Segment Open

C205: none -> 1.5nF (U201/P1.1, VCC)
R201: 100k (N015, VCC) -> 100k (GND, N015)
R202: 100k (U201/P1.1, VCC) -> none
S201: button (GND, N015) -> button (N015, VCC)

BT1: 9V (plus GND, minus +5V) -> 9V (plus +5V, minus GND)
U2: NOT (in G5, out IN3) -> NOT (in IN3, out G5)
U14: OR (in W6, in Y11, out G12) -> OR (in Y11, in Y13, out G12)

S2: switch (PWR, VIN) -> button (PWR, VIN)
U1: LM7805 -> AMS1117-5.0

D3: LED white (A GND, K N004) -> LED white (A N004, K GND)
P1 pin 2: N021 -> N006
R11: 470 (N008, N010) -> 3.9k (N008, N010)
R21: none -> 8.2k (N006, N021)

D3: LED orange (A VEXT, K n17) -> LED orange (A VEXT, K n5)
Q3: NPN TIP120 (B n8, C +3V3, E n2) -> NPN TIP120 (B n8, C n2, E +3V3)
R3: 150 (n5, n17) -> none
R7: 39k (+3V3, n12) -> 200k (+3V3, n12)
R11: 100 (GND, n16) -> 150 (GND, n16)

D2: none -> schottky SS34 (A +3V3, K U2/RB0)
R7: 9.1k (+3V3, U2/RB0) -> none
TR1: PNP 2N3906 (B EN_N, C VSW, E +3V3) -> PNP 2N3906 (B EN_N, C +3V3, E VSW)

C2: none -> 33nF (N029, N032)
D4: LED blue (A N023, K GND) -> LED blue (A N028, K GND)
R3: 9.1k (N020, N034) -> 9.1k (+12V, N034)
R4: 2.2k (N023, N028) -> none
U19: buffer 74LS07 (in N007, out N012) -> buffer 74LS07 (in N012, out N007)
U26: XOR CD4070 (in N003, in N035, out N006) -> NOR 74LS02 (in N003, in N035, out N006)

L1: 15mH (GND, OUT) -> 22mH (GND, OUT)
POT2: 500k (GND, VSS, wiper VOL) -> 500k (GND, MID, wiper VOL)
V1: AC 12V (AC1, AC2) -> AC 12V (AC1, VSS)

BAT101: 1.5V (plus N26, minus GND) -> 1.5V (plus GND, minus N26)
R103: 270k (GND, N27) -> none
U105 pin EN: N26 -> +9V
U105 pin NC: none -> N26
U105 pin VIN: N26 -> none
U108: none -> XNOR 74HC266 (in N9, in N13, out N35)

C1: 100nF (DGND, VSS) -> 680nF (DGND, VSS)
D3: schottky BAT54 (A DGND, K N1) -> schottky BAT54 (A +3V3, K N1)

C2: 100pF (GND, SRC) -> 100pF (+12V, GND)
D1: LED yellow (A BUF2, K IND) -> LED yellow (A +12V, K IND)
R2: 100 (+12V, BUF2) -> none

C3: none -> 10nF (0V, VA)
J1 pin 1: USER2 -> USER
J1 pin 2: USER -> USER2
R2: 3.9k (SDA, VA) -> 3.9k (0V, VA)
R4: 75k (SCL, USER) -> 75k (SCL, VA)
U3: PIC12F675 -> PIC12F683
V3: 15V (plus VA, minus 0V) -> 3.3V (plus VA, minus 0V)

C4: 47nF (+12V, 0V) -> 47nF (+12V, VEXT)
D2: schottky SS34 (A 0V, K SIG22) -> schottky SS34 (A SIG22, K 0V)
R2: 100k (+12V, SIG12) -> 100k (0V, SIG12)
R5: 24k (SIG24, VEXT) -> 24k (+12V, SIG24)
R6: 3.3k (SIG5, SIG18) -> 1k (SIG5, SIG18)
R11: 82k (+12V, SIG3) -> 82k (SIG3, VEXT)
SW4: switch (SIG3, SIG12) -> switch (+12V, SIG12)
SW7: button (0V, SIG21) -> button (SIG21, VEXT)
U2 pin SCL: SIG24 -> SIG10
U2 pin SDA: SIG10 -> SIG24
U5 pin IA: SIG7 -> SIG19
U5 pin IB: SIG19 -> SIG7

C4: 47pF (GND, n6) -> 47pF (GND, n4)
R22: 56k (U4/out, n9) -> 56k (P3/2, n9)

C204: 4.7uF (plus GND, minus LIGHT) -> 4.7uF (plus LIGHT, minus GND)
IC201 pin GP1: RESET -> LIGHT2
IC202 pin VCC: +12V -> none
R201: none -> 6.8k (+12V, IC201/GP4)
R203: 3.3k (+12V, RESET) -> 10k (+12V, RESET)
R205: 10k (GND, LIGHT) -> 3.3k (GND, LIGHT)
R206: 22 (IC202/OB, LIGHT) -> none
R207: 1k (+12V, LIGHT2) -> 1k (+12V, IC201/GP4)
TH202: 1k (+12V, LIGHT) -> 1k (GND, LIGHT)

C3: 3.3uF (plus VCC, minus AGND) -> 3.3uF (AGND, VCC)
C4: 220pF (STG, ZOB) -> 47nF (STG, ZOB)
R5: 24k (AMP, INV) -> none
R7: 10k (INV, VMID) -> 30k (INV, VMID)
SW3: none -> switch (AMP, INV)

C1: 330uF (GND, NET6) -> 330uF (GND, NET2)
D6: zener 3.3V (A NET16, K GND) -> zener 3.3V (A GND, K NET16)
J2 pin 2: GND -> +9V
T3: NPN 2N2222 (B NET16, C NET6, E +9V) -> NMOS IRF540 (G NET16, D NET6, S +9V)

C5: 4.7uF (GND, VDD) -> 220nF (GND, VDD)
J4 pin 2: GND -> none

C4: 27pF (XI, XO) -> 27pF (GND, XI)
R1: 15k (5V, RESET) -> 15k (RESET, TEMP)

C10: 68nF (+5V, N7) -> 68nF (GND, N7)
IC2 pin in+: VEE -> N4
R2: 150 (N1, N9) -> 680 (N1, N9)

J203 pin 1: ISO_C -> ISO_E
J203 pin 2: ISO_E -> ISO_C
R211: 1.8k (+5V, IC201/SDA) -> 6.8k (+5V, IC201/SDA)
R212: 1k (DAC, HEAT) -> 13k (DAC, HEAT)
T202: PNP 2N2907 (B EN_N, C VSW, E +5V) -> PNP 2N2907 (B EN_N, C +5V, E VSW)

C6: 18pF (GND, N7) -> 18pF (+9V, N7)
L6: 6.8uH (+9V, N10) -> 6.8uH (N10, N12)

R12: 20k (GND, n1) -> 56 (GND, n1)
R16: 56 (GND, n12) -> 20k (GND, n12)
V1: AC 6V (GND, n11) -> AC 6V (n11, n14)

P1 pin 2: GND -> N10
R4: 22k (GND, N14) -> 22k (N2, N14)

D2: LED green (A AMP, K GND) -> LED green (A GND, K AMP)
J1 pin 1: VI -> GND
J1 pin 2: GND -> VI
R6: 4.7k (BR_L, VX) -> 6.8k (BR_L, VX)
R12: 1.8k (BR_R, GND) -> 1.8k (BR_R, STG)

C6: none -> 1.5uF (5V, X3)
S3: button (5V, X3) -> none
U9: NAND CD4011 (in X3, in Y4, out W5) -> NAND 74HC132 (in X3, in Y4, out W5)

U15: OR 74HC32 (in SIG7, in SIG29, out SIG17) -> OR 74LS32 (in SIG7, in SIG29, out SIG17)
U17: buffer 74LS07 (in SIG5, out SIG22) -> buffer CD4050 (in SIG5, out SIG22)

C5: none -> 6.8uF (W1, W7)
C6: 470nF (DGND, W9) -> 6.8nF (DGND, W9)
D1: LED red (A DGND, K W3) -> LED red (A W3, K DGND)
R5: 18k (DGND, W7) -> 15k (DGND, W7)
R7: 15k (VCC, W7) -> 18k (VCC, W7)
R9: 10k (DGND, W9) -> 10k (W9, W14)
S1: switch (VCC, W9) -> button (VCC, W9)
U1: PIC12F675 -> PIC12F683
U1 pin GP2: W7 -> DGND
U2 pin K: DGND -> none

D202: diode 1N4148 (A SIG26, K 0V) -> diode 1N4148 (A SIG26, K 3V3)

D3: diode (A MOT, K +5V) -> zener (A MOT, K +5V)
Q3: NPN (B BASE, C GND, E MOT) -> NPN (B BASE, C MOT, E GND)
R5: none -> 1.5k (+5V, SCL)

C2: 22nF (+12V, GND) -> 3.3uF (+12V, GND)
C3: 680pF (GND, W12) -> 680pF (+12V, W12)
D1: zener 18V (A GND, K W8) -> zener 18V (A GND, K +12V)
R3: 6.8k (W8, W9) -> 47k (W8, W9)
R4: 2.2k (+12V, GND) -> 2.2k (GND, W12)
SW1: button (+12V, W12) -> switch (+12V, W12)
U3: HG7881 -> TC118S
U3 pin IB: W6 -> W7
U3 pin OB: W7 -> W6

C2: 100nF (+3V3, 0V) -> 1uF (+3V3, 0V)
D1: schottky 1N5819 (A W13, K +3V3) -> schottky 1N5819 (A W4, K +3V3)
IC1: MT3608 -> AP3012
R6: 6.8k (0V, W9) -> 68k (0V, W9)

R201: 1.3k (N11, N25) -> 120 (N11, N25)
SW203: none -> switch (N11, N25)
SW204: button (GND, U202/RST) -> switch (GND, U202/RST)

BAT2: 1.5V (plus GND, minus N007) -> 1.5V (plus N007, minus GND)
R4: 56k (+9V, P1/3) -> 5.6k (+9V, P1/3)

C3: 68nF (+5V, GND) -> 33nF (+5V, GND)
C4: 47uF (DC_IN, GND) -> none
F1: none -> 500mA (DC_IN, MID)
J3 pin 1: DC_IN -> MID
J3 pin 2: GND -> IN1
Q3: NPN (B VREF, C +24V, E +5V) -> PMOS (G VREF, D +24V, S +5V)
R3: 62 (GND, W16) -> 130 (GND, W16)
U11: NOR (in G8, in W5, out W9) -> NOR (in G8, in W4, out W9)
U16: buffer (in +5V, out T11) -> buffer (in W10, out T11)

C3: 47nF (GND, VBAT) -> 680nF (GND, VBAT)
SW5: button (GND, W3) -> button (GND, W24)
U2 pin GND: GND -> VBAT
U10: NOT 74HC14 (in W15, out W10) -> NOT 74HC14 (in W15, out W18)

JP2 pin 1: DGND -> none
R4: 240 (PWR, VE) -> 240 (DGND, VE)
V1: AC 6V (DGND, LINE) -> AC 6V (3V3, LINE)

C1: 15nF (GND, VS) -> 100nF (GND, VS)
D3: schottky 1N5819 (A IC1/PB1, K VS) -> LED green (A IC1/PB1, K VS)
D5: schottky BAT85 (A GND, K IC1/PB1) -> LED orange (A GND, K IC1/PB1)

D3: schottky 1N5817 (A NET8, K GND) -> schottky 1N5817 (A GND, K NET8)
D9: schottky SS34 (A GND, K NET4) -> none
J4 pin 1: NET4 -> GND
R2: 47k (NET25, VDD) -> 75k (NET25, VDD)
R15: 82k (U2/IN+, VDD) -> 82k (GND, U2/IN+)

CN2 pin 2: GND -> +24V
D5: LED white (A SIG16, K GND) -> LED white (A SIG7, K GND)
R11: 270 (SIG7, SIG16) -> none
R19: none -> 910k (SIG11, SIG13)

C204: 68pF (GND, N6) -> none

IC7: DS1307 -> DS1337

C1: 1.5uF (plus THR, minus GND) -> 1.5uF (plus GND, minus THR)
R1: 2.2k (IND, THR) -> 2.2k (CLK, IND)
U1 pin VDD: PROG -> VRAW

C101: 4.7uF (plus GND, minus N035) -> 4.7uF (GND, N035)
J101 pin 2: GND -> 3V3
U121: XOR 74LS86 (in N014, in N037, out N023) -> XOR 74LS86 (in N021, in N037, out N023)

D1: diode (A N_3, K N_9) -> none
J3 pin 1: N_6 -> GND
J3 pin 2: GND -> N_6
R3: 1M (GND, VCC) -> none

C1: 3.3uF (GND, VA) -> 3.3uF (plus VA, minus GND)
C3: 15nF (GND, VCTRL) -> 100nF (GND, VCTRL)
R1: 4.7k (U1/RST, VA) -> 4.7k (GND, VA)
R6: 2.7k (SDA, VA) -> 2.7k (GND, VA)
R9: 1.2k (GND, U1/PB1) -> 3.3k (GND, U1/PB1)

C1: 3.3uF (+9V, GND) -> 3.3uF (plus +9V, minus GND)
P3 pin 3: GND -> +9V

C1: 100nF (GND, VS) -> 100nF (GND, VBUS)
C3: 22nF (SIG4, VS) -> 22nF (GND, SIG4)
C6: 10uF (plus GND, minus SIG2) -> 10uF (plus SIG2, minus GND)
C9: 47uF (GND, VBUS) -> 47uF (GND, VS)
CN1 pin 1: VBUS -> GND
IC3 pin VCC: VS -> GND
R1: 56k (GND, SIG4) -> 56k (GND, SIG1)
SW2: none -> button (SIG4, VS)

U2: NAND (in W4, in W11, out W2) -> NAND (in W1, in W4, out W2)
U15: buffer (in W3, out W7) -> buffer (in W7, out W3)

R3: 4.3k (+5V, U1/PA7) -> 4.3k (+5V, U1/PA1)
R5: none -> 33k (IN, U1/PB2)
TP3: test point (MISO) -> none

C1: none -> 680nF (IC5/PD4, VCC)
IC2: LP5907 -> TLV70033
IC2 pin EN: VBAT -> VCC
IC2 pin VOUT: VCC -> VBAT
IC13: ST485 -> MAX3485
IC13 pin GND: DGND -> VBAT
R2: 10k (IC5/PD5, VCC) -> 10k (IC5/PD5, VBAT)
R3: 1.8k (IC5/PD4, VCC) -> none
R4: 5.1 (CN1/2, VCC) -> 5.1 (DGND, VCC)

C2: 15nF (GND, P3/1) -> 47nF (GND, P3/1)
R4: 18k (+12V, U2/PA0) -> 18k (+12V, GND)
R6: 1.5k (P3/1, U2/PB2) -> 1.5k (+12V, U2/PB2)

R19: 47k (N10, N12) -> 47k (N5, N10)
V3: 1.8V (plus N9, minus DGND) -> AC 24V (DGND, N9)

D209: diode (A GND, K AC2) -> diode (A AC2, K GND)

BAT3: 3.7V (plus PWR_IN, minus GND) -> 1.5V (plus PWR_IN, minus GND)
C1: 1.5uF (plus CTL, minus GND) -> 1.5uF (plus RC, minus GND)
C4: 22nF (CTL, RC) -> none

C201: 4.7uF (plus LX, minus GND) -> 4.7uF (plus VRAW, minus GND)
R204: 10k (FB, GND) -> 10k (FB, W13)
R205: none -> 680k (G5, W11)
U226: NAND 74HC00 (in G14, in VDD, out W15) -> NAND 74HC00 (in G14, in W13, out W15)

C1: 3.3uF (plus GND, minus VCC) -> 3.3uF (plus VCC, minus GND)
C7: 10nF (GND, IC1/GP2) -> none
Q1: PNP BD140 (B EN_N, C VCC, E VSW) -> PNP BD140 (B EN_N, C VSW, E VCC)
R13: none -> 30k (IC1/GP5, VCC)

Segment Closed

▸ Work instruction
Up to and including the line containing "U1: LM7805 -> AMS1117-5.0", please write out the listing exactly, starting from its first line.

▸ Task solution
C205: none -> 1.5nF (U201/P1.1, VCC)
R201: 100k (N015, VCC) -> 100k (GND, N015)
R202: 100k (U201/P1.1, VCC) -> none
S201: button (GND, N015) -> button (N015, VCC)

BT1: 9V (plus GND, minus +5V) -> 9V (plus +5V, minus GND)
U2: NOT (in G5, out IN3) -> NOT (in IN3, out G5)
U14: OR (in W6, in Y11, out G12) -> OR (in Y11, in Y13, out G12)

S2: switch (PWR, VIN) -> button (PWR, VIN)
U1: LM7805 -> AMS1117-5.0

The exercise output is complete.